> Problem: A verbatim repetition of the data below is requested, without images.

> Listed records:

----

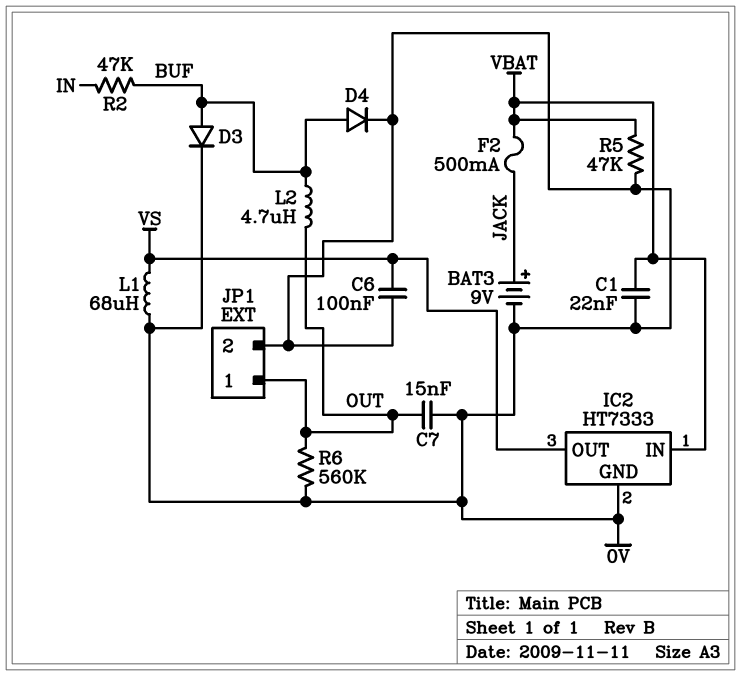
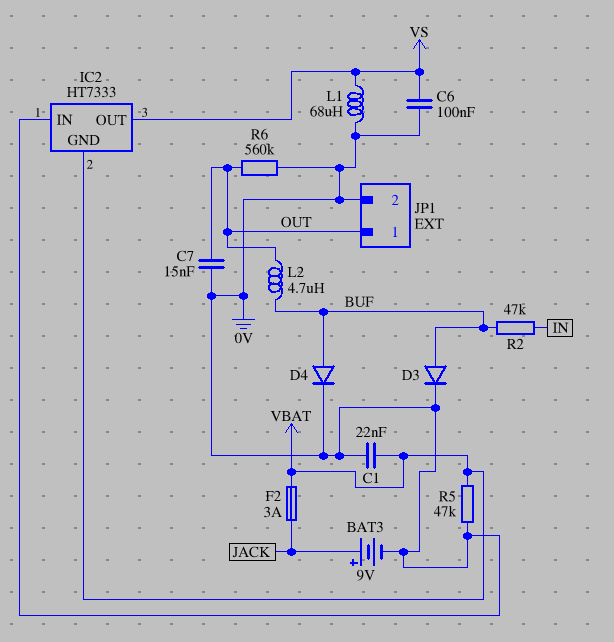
F2: 500mA (JACK, VBAT) -> 3A (JACK, VBAT)
IC2 pin GND: 0V -> VBAT
IC2 pin IN: VBAT -> 0V

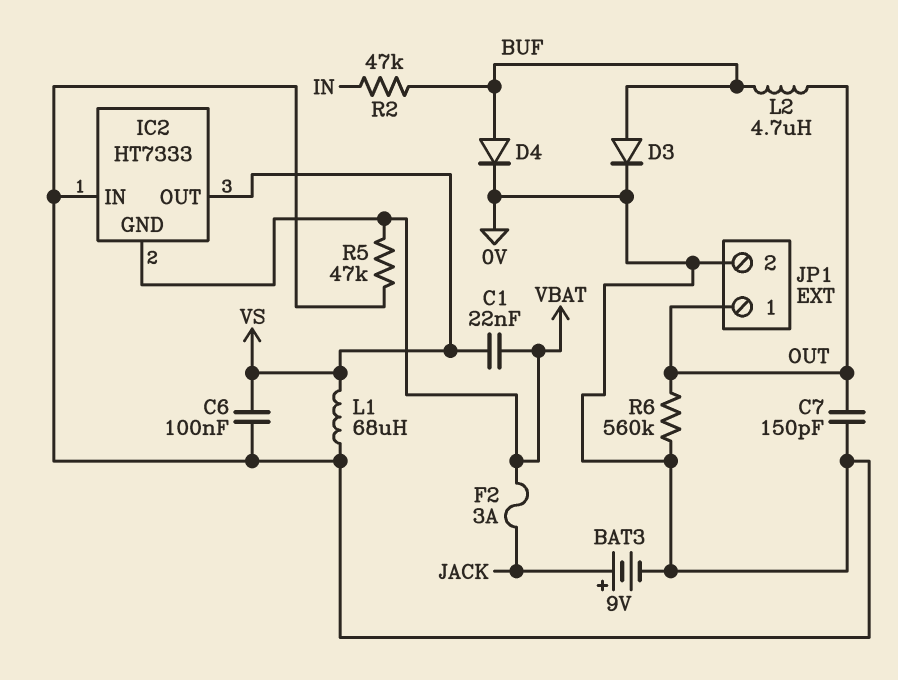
C1: 22nF (0V, VBAT) -> 22nF (VBAT, VS)
C7: 15nF (0V, OUT) -> 150pF (0V, OUT)

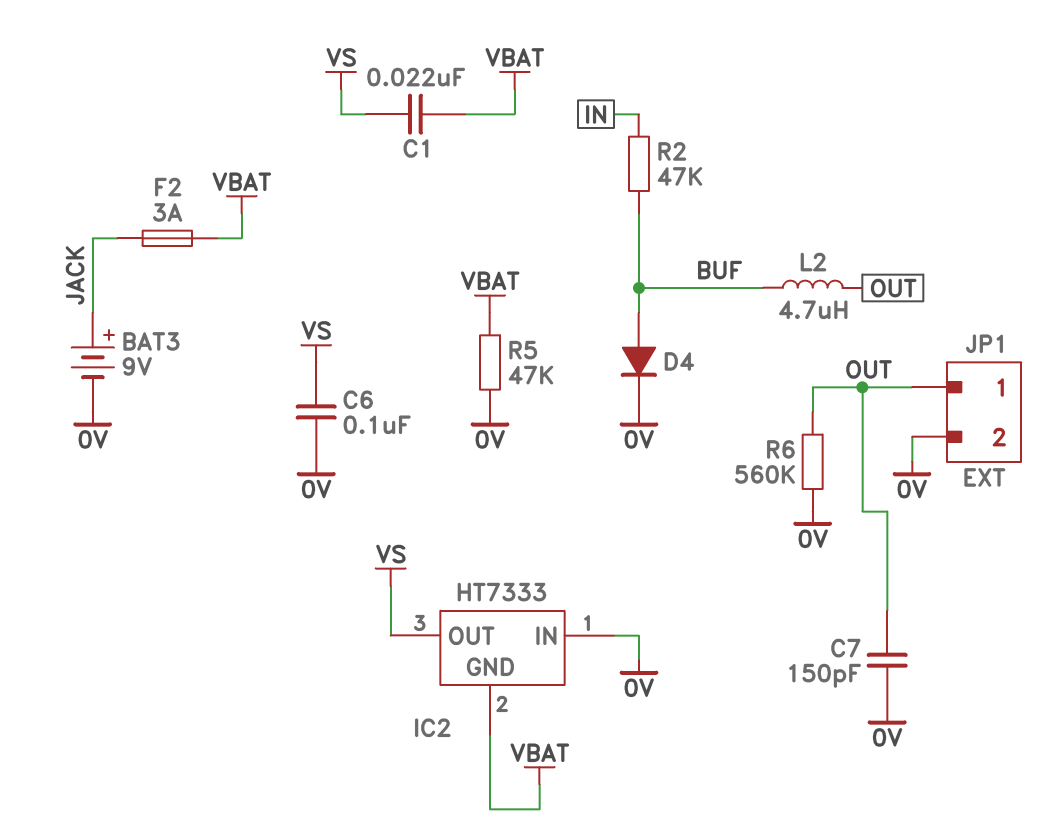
D3: diode (A BUF, K 0V) -> none
L1: 68uH (0V, VS) -> none

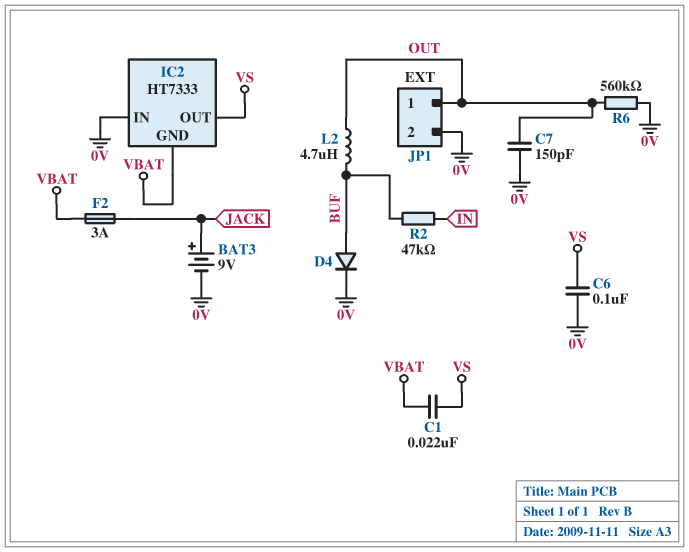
R5: 47k (0V, VBAT) -> none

----

> Task output:
F2: 500mA (JACK, VBAT) -> 3A (JACK, VBAT)
IC2 pin GND: 0V -> VBAT
IC2 pin IN: VBAT -> 0V

C1: 22nF (0V, VBAT) -> 22nF (VBAT, VS)
C7: 15nF (0V, OUT) -> 150pF (0V, OUT)

D3: diode (A BUF, K 0V) -> none
L1: 68uH (0V, VS) -> none

R5: 47k (0V, VBAT) -> none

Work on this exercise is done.